[Before-and-after change data]

····················

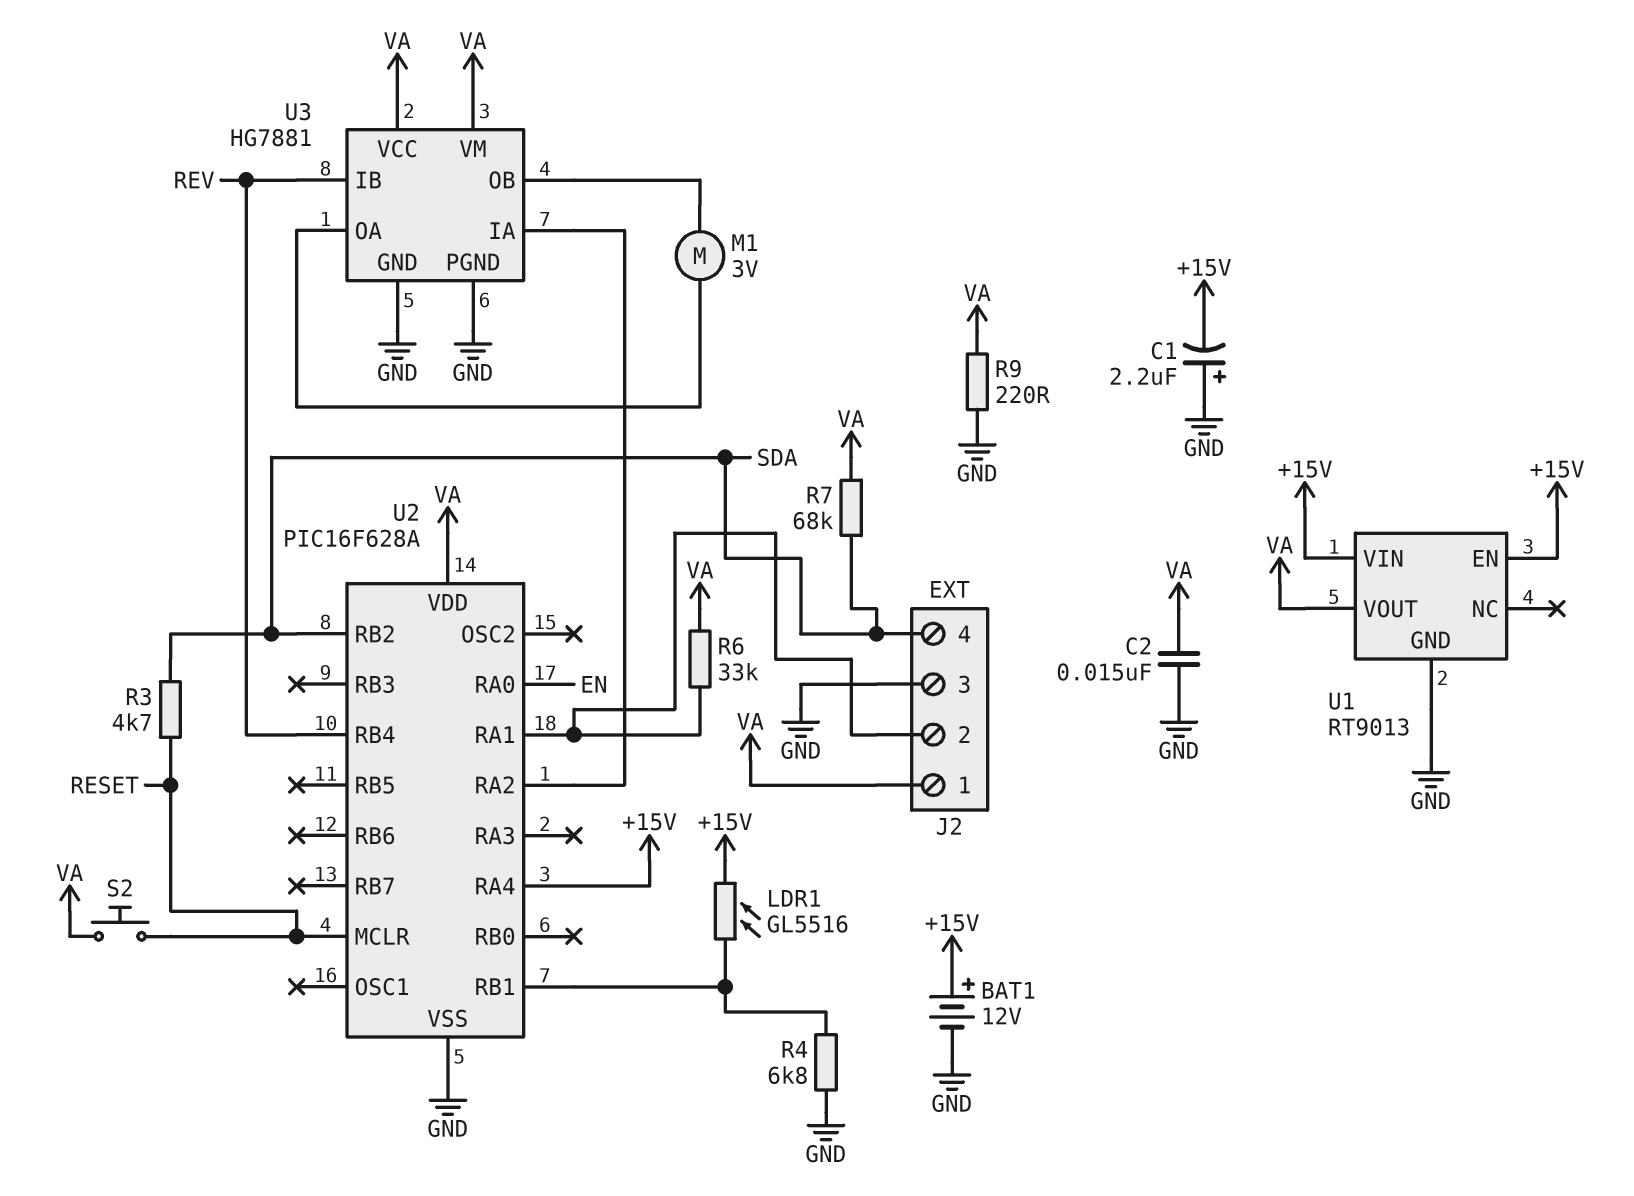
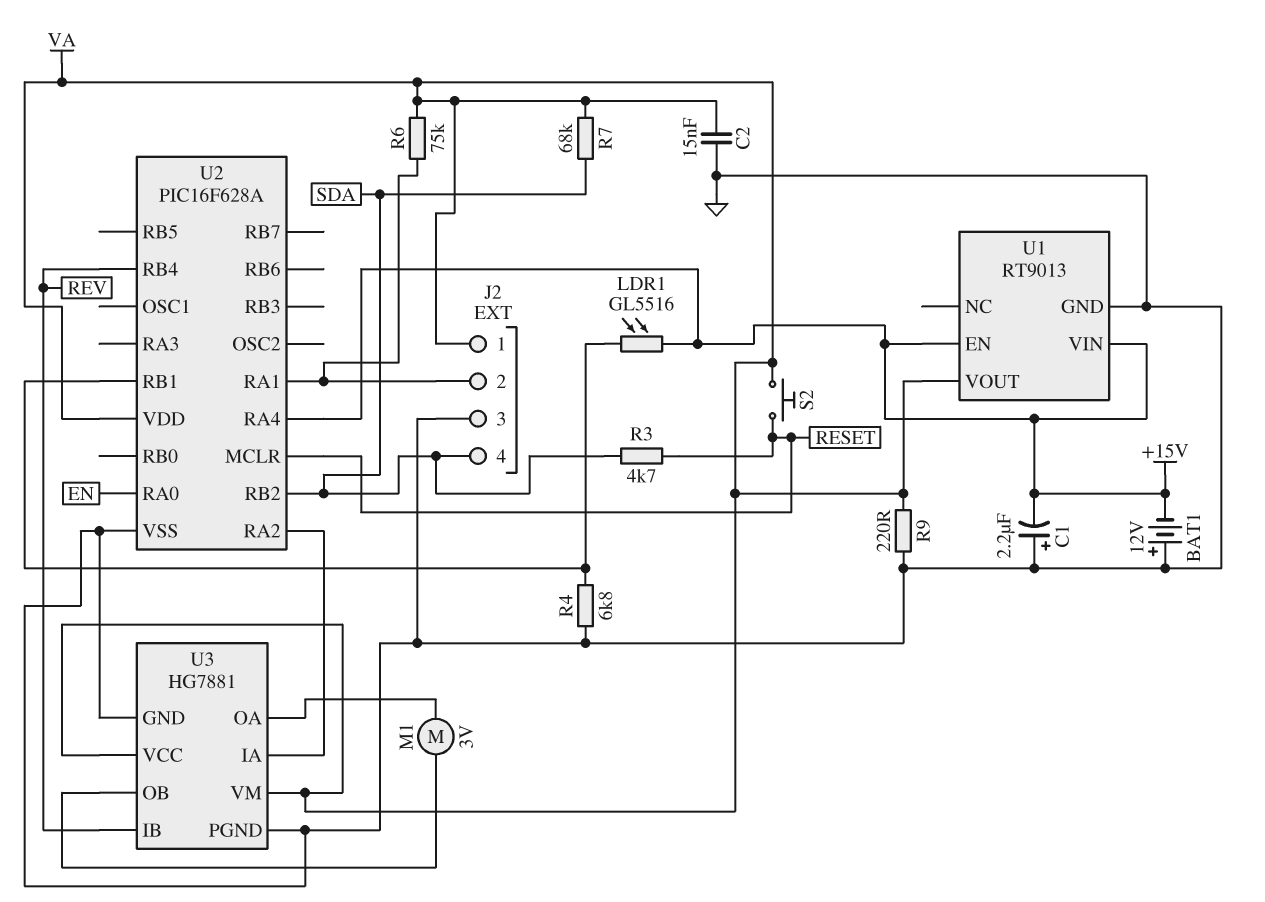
BAT1: 12V (plus +15V, minus GND) -> 12V (plus GND, minus +15V)
R6: 33k (J2/2, VA) -> 75k (J2/2, VA)

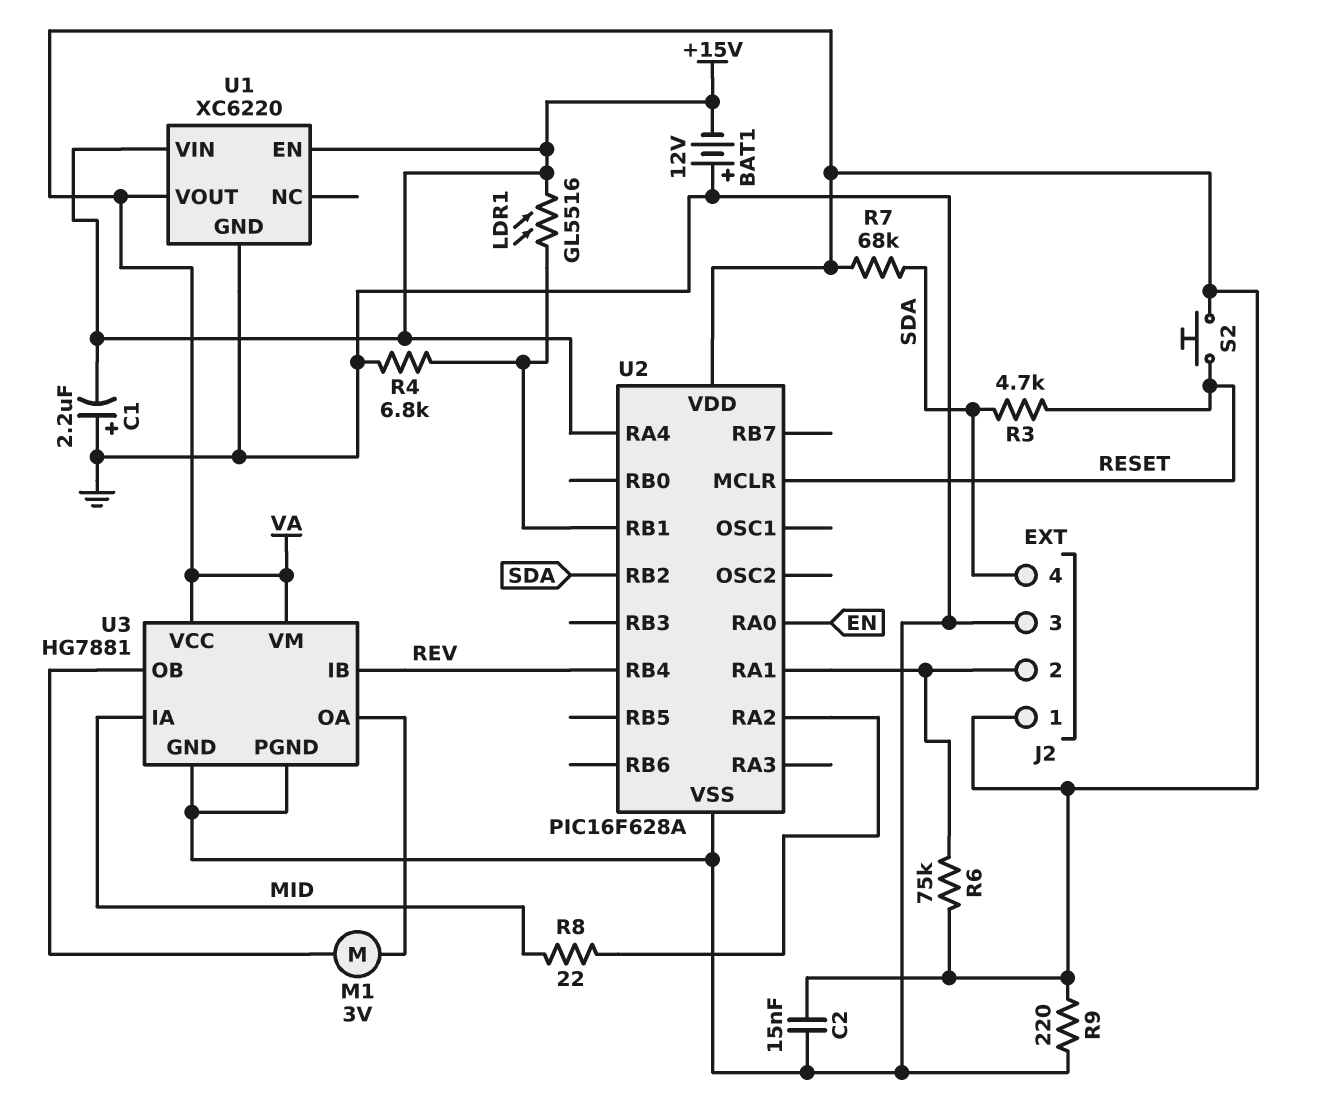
R8: none -> 22 (MID, U2/RA2)
U1: RT9013 -> XC6220
U3 pin IA: U2/RA2 -> MID

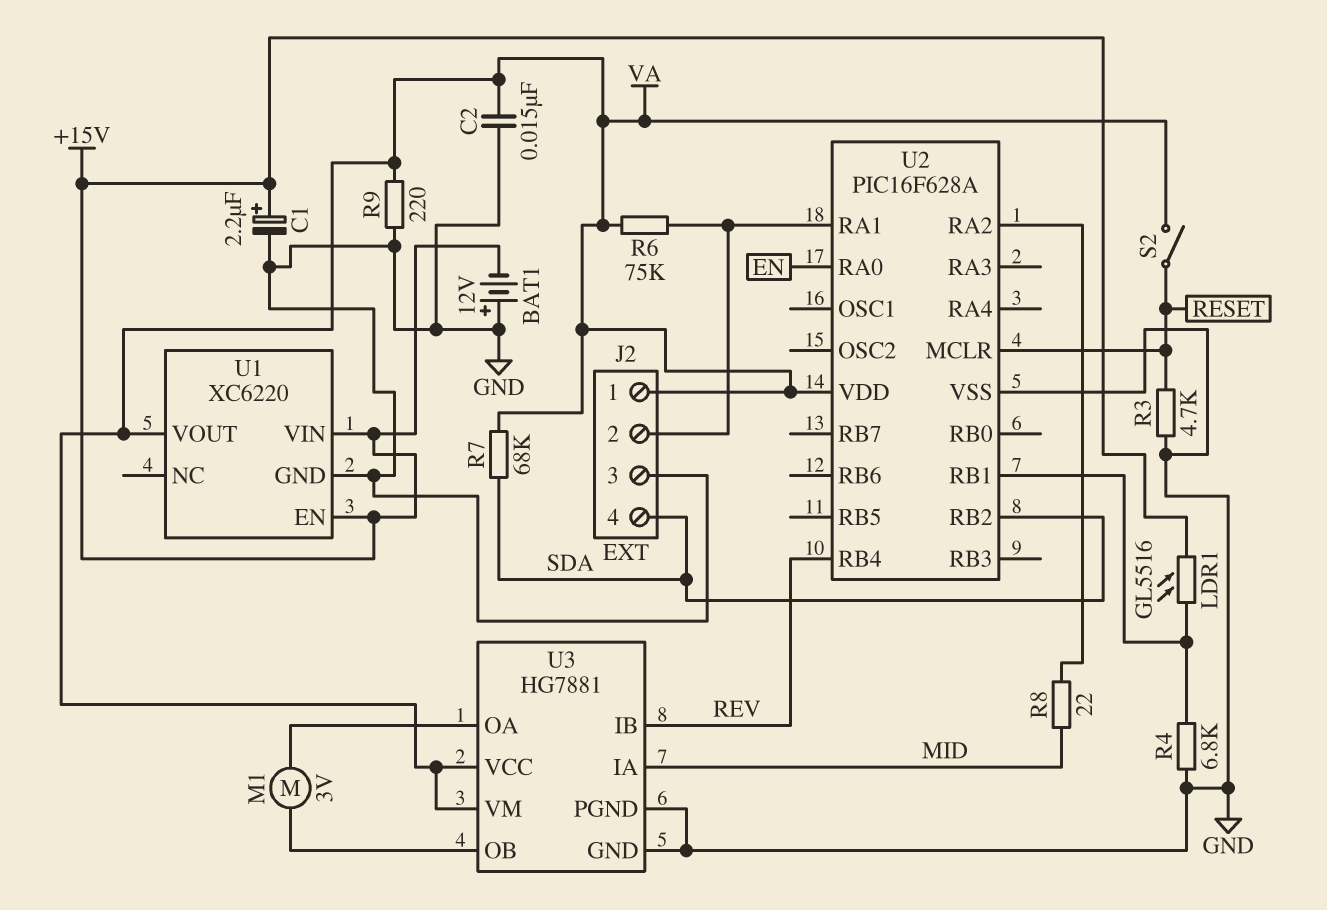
C1: 2.2uF (plus GND, minus +15V) -> 2.2uF (plus +15V, minus GND)
R3: 4.7k (RESET, SDA) -> 4.7k (GND, RESET)
S2: button (RESET, VA) -> switch (RESET, VA)
U2 pin RA4: +15V -> none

····················

▶ **TASK DETAILS**
Please copy the entries in full. Leave each image out.

▶ **TASK OUTPUT**
BAT1: 12V (plus +15V, minus GND) -> 12V (plus GND, minus +15V)
R6: 33k (J2/2, VA) -> 75k (J2/2, VA)

R8: none -> 22 (MID, U2/RA2)
U1: RT9013 -> XC6220
U3 pin IA: U2/RA2 -> MID

C1: 2.2uF (plus GND, minus +15V) -> 2.2uF (plus +15V, minus GND)
R3: 4.7k (RESET, SDA) -> 4.7k (GND, RESET)
S2: button (RESET, VA) -> switch (RESET, VA)
U2 pin RA4: +15V -> none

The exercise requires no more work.